Job: Give the lines again exactly as they appear below, from the line with "(601, 244) = (308, 221): grey" to the line with "(548, 131) = (423, 157): none -> green key", both included, and only those lines. Leave every picture out.

*** Data extract ***

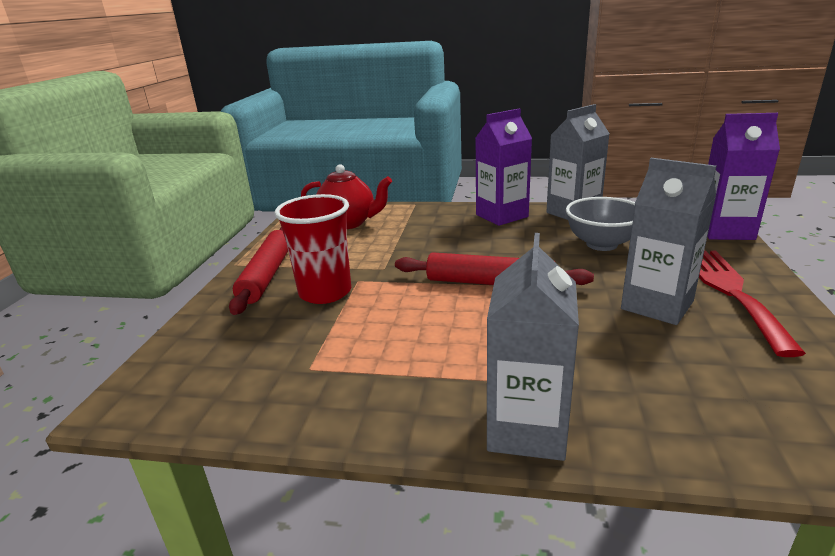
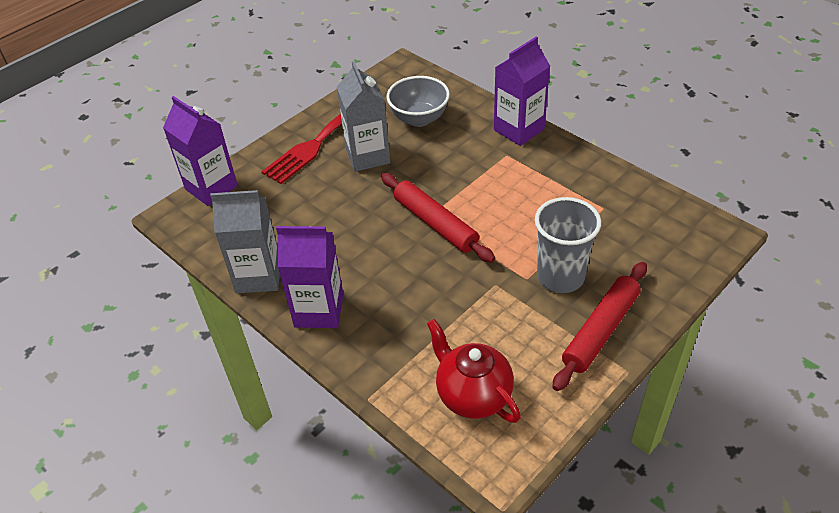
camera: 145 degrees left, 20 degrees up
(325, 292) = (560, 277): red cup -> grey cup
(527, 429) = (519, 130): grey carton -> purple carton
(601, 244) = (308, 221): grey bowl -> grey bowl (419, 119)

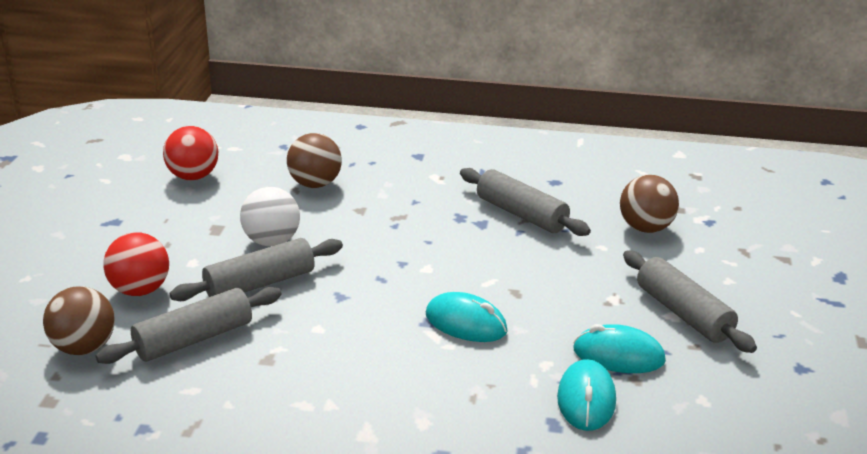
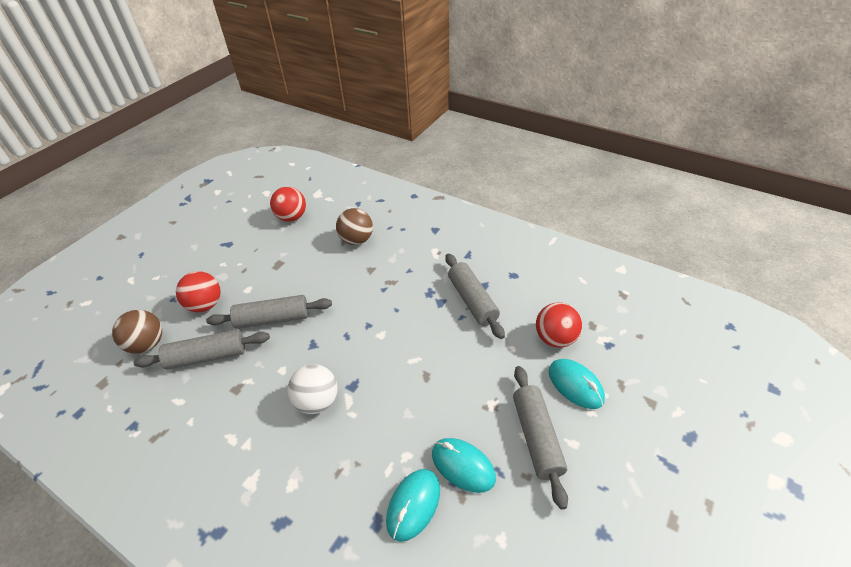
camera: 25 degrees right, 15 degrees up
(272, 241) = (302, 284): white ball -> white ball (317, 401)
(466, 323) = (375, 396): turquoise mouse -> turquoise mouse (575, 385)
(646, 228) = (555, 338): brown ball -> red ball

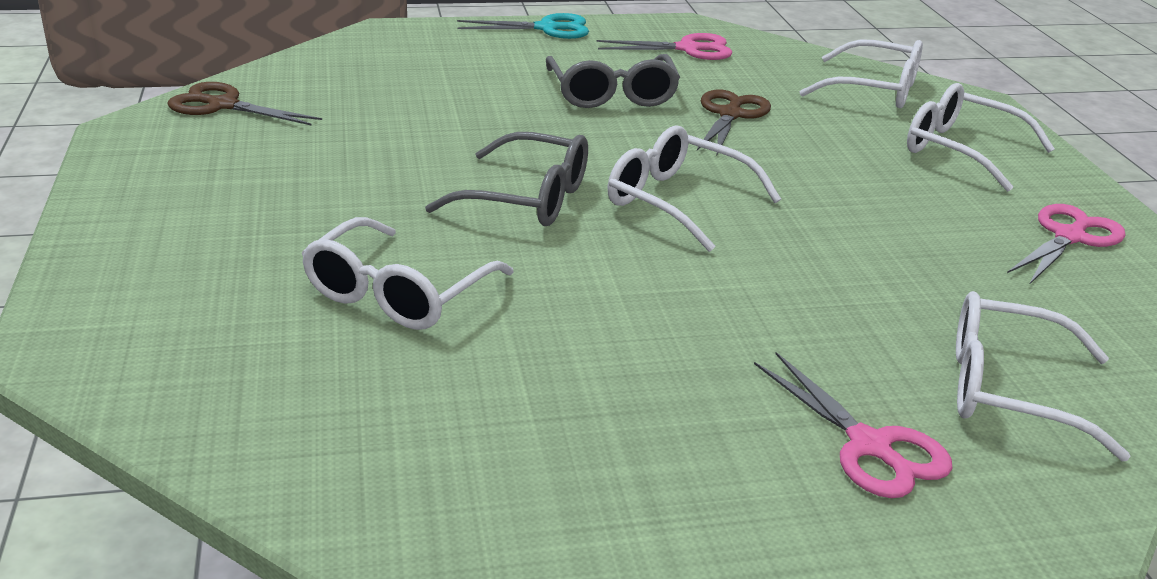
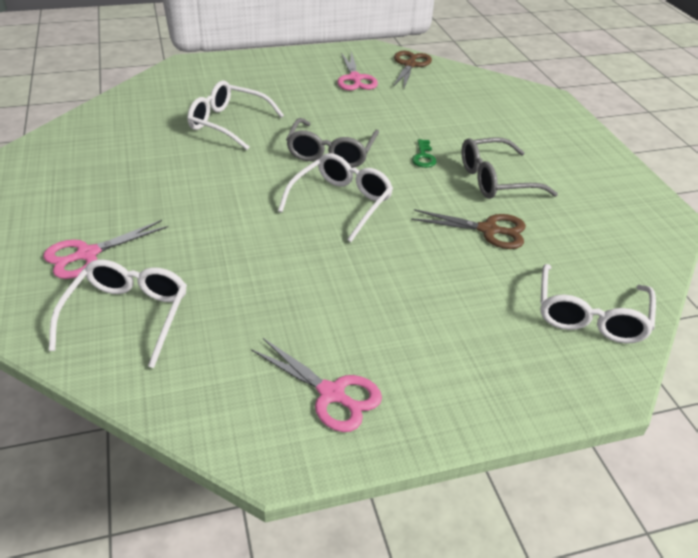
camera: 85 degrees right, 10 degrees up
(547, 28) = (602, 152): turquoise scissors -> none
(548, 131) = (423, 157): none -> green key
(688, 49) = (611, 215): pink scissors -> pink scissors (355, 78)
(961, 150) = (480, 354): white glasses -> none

***
*** Data extract ***

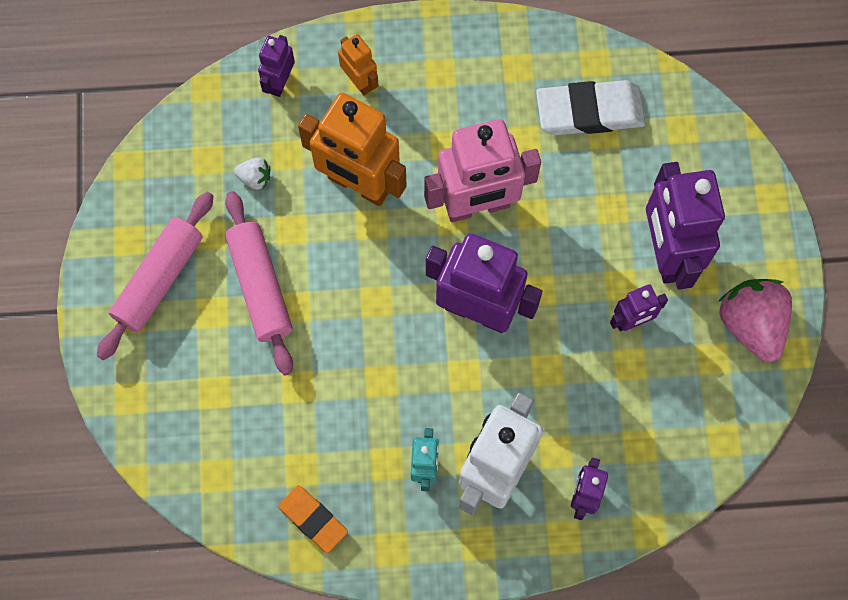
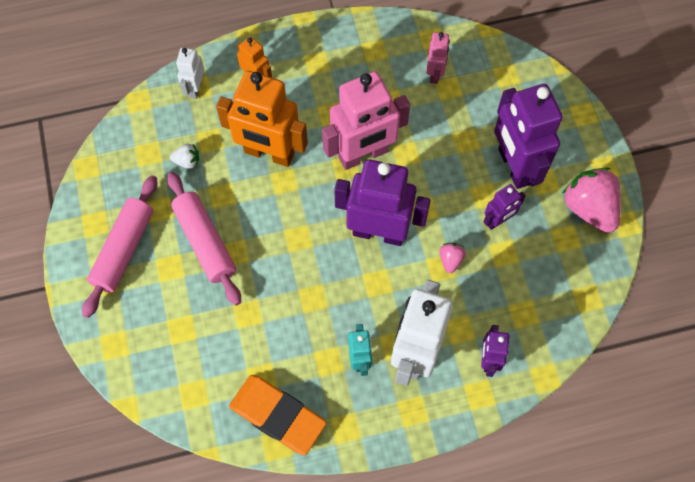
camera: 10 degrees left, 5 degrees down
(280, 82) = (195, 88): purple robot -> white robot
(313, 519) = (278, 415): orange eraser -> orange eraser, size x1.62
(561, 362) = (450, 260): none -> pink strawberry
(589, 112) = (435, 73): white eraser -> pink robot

***

Response box:
(601, 244) = (308, 221): grey bowl -> grey bowl (419, 119)

camera: 25 degrees right, 15 degrees up
(272, 241) = (302, 284): white ball -> white ball (317, 401)
(466, 323) = (375, 396): turquoise mouse -> turquoise mouse (575, 385)
(646, 228) = (555, 338): brown ball -> red ball

camera: 85 degrees right, 10 degrees up
(547, 28) = (602, 152): turquoise scissors -> none
(548, 131) = (423, 157): none -> green key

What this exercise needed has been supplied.